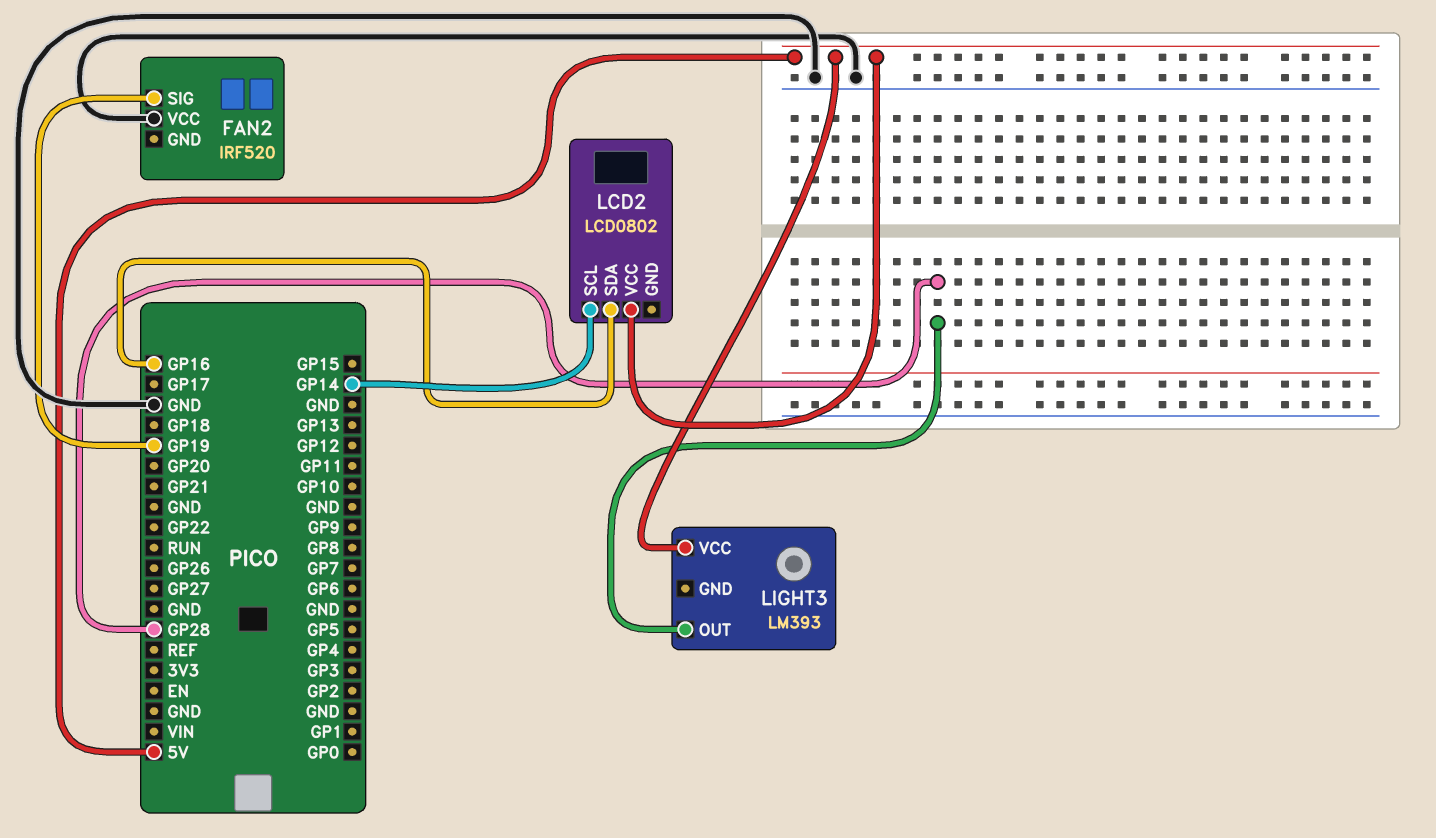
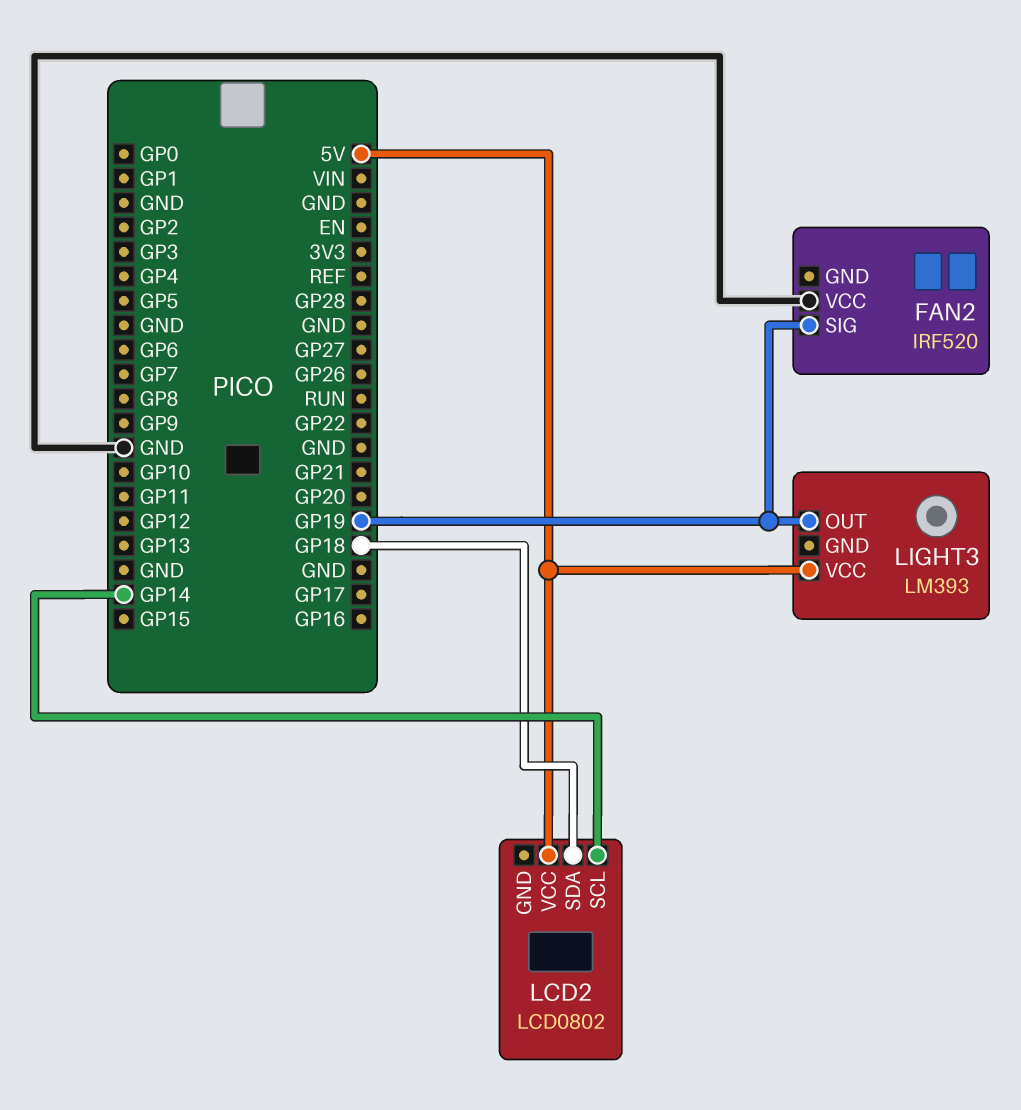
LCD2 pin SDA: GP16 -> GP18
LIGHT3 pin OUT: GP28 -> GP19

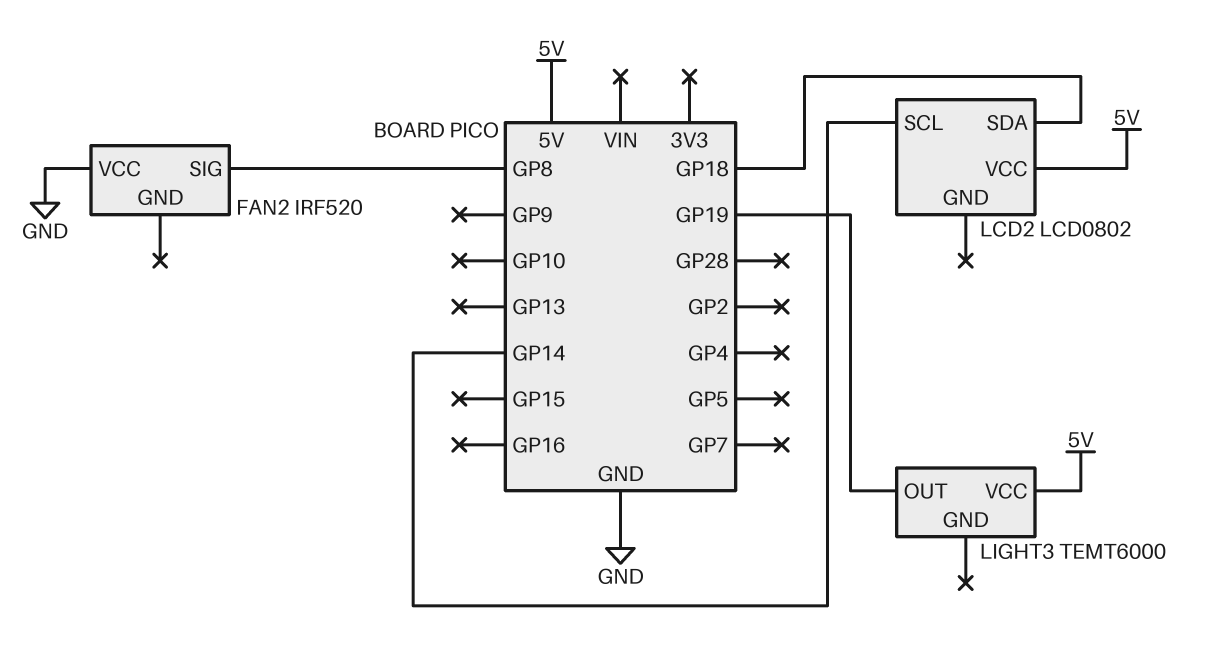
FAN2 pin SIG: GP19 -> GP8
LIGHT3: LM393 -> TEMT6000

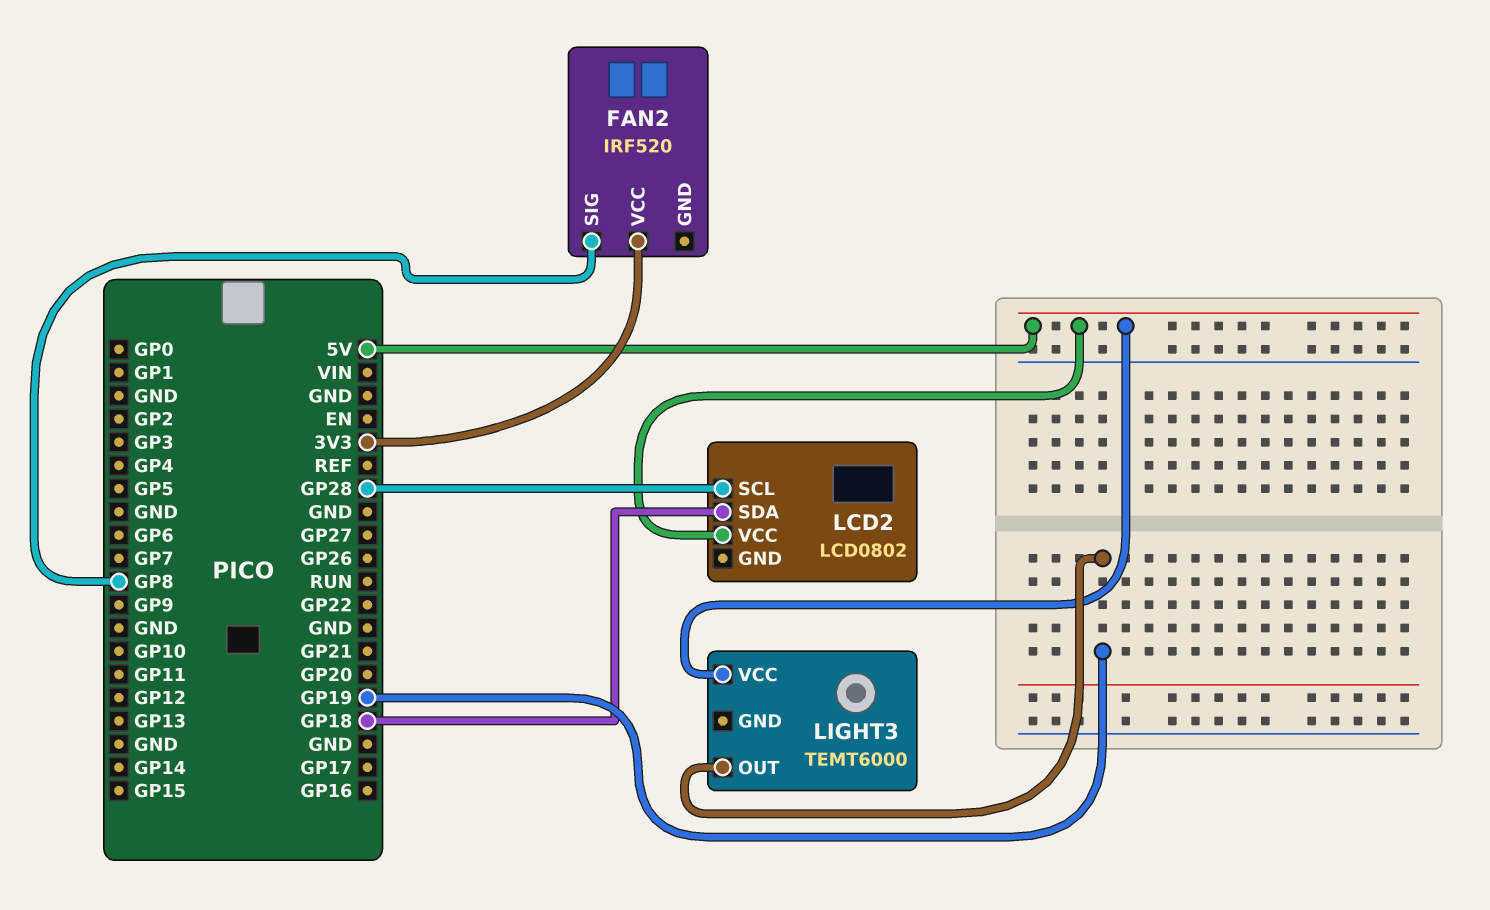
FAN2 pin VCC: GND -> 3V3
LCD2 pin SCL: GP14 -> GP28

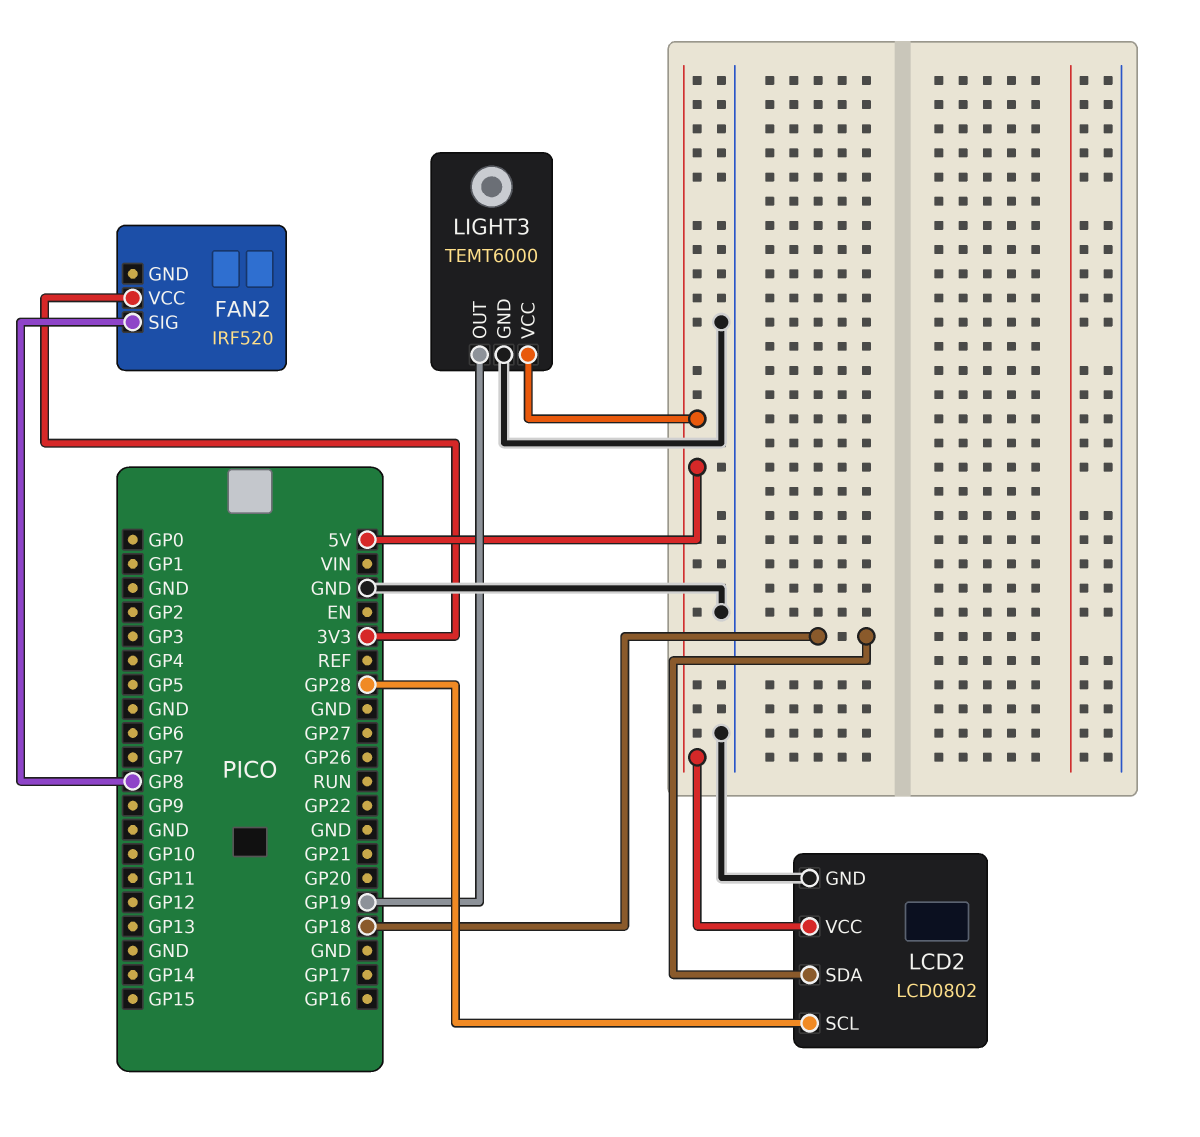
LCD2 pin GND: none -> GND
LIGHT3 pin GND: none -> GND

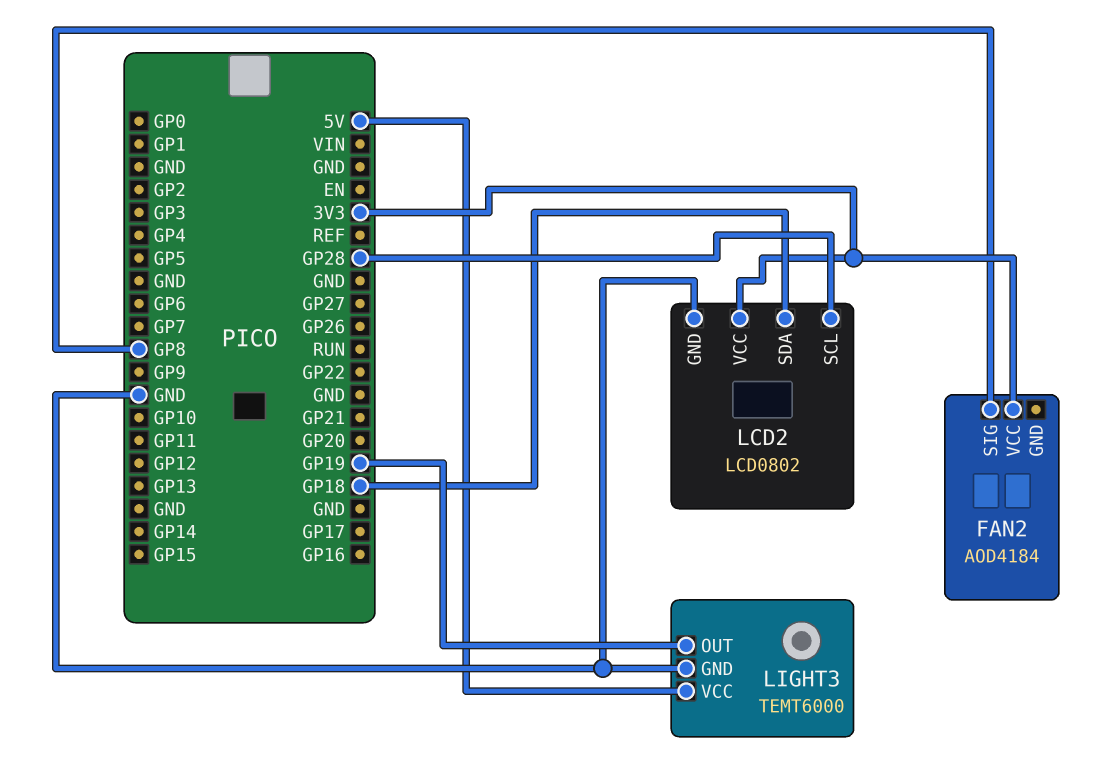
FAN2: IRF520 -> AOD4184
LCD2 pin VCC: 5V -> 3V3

§ Exercise:
From the first line to the last, restate the entries exactly, without pictures.

§ Your solution:
LCD2 pin SDA: GP16 -> GP18
LIGHT3 pin OUT: GP28 -> GP19

FAN2 pin SIG: GP19 -> GP8
LIGHT3: LM393 -> TEMT6000

FAN2 pin VCC: GND -> 3V3
LCD2 pin SCL: GP14 -> GP28

LCD2 pin GND: none -> GND
LIGHT3 pin GND: none -> GND

FAN2: IRF520 -> AOD4184
LCD2 pin VCC: 5V -> 3V3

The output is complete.